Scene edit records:
══════════
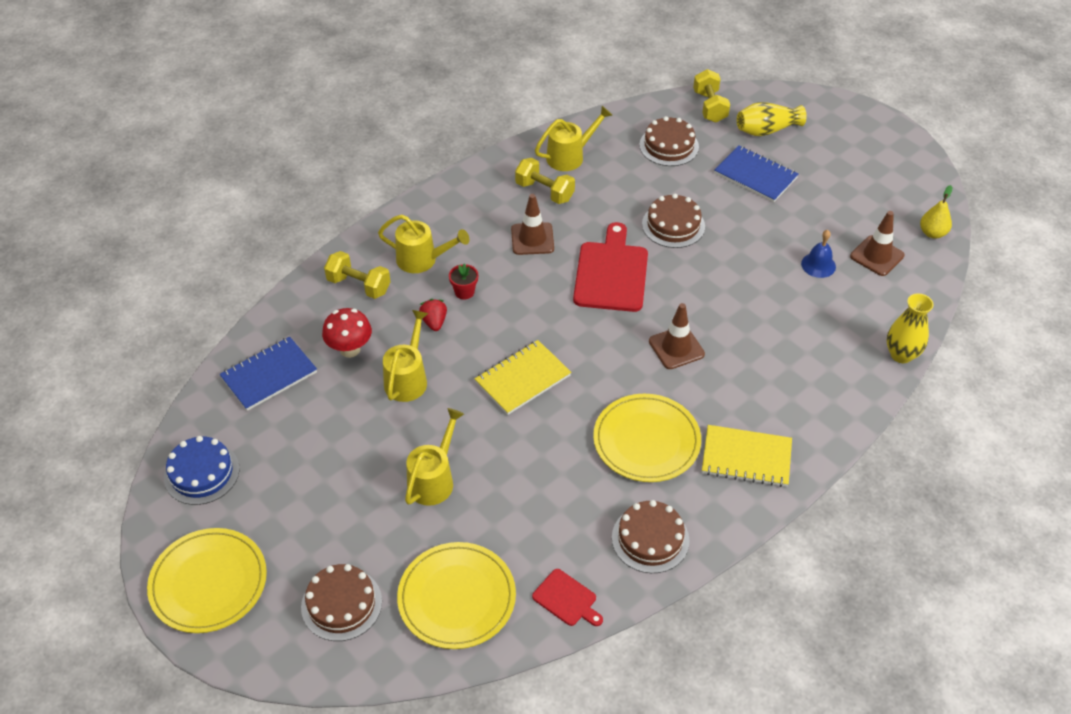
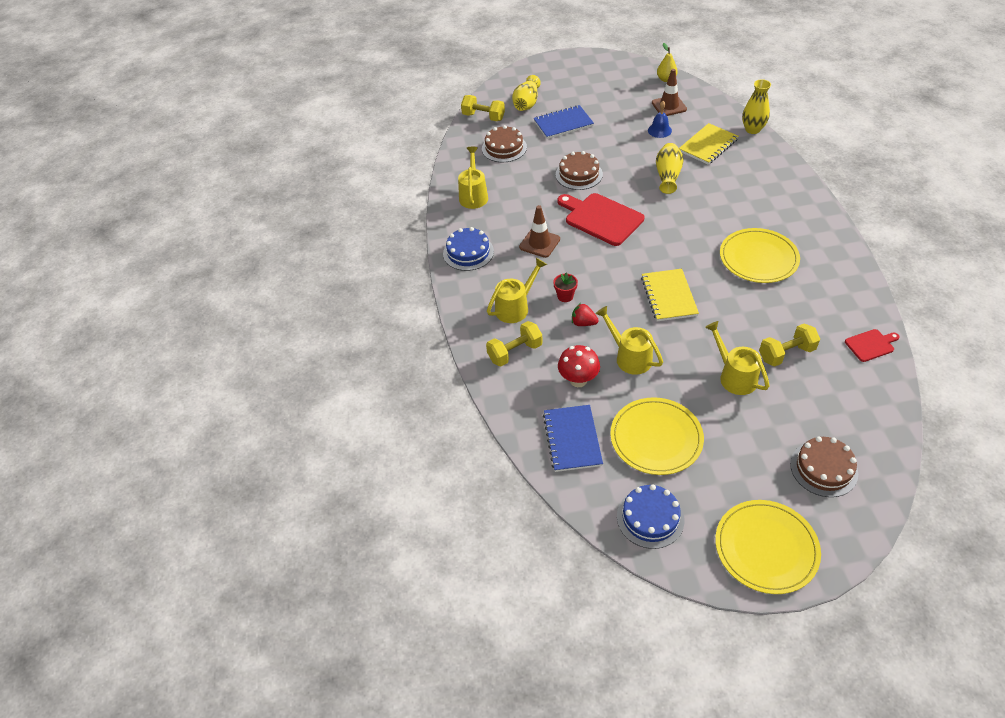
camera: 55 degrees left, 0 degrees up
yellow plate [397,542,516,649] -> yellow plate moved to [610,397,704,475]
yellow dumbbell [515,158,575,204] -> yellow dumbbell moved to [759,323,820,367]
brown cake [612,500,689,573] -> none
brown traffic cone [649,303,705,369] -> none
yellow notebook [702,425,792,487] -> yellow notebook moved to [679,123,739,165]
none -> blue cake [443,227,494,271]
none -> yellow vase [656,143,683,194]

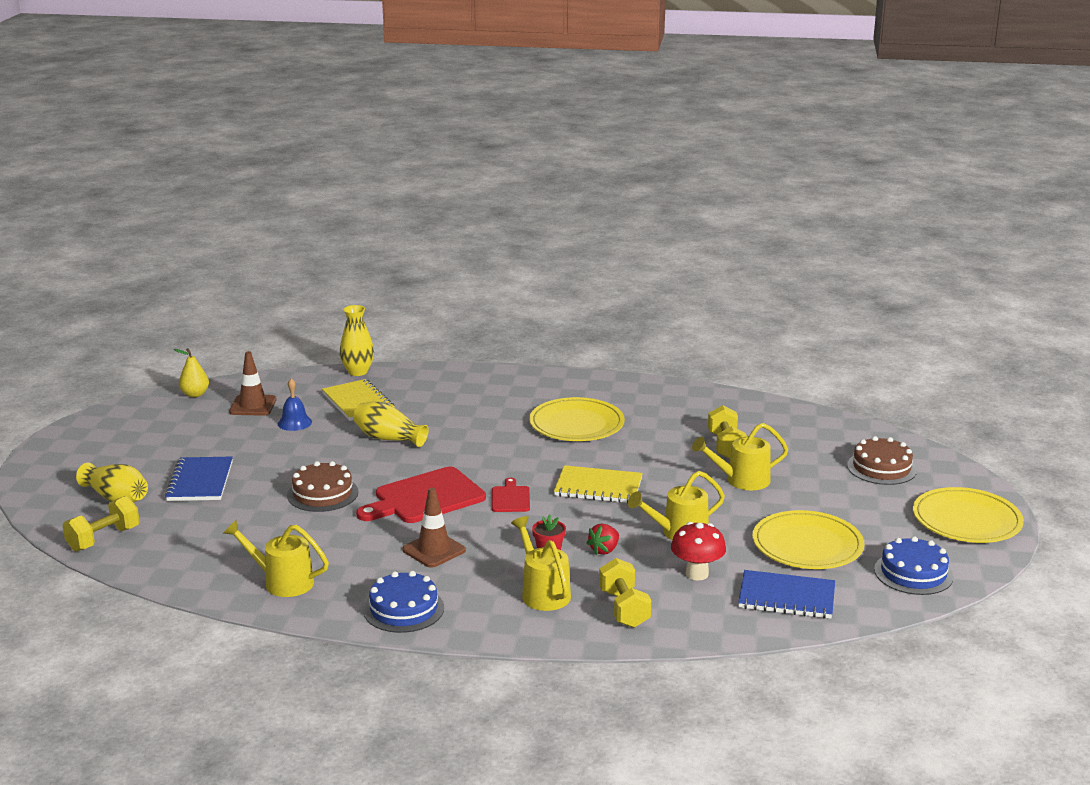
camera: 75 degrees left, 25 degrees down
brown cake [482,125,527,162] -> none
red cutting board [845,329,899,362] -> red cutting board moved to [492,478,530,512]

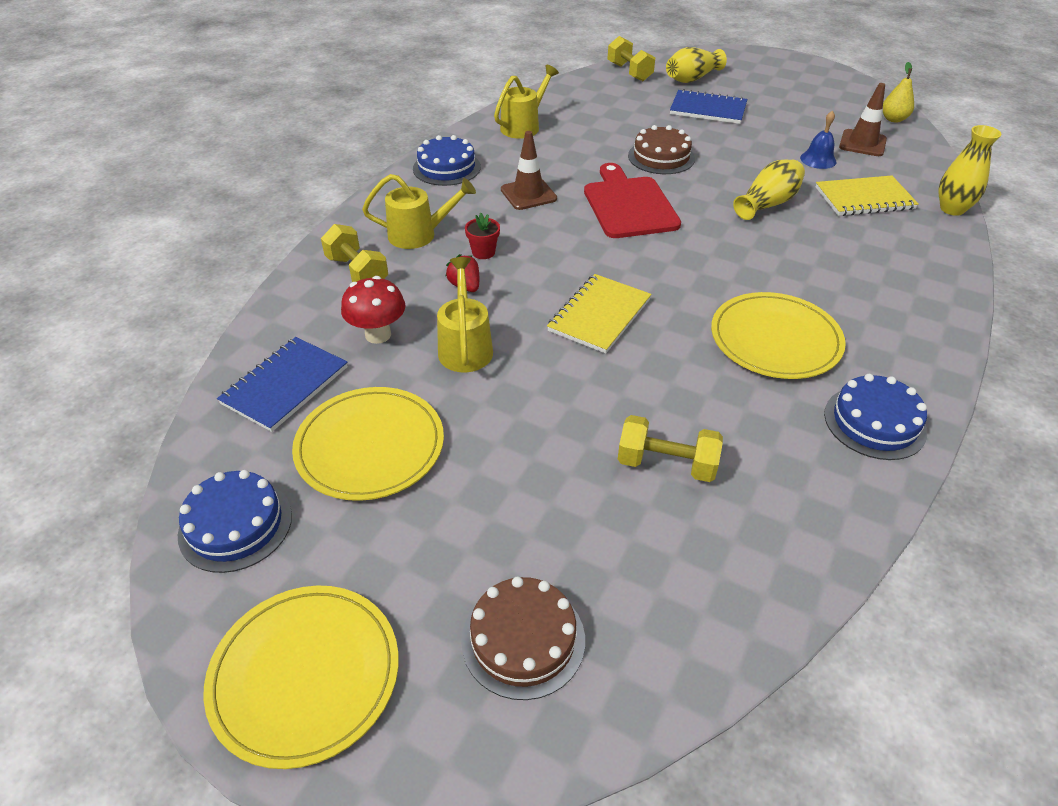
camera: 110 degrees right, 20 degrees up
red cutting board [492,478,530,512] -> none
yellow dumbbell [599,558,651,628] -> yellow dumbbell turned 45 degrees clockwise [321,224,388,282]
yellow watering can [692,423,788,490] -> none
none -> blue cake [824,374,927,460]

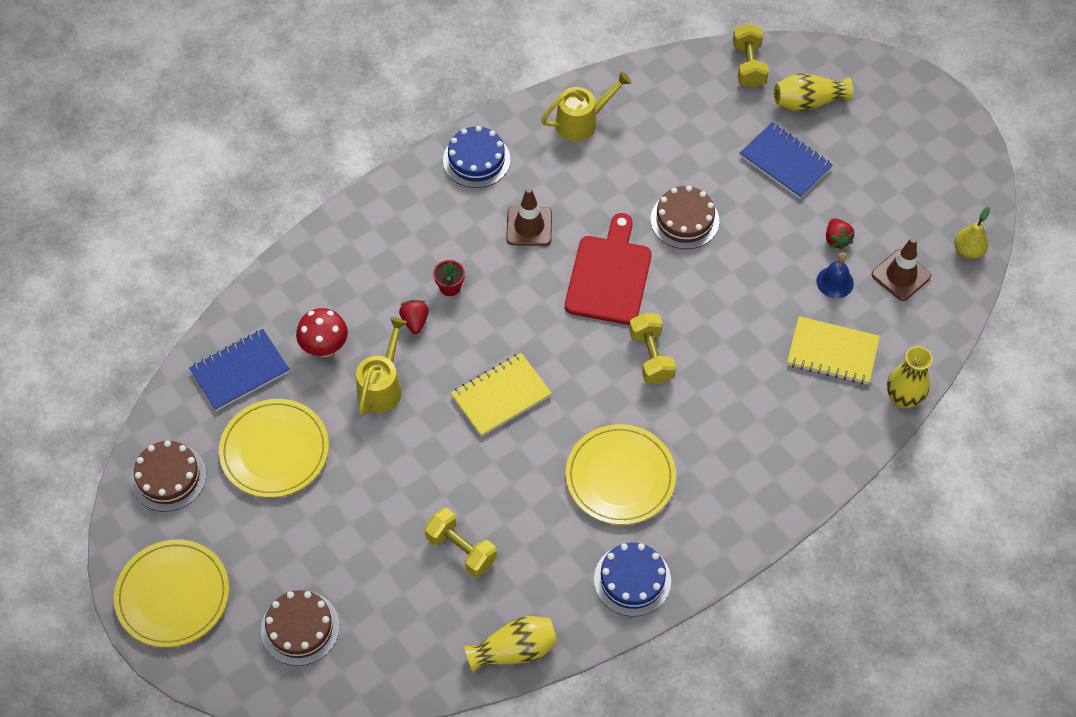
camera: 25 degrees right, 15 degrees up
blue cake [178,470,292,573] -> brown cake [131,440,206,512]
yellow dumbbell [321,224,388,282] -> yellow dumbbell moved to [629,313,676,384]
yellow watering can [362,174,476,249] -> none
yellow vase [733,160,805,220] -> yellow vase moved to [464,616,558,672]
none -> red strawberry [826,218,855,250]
══════════
Prompt: I would like the exact lines from the data above, starting with the one that holds "brown traffic cone [649,303,705,369] -> none" and going on through the one that holds "red cutting board [492,478,530,512] -> none", without the pictures.

Answer for the task:
brown traffic cone [649,303,705,369] -> none
yellow notebook [702,425,792,487] -> yellow notebook moved to [679,123,739,165]
none -> blue cake [443,227,494,271]
none -> yellow vase [656,143,683,194]

camera: 75 degrees left, 25 degrees down
brown cake [482,125,527,162] -> none
red cutting board [845,329,899,362] -> red cutting board moved to [492,478,530,512]

camera: 110 degrees right, 20 degrees up
red cutting board [492,478,530,512] -> none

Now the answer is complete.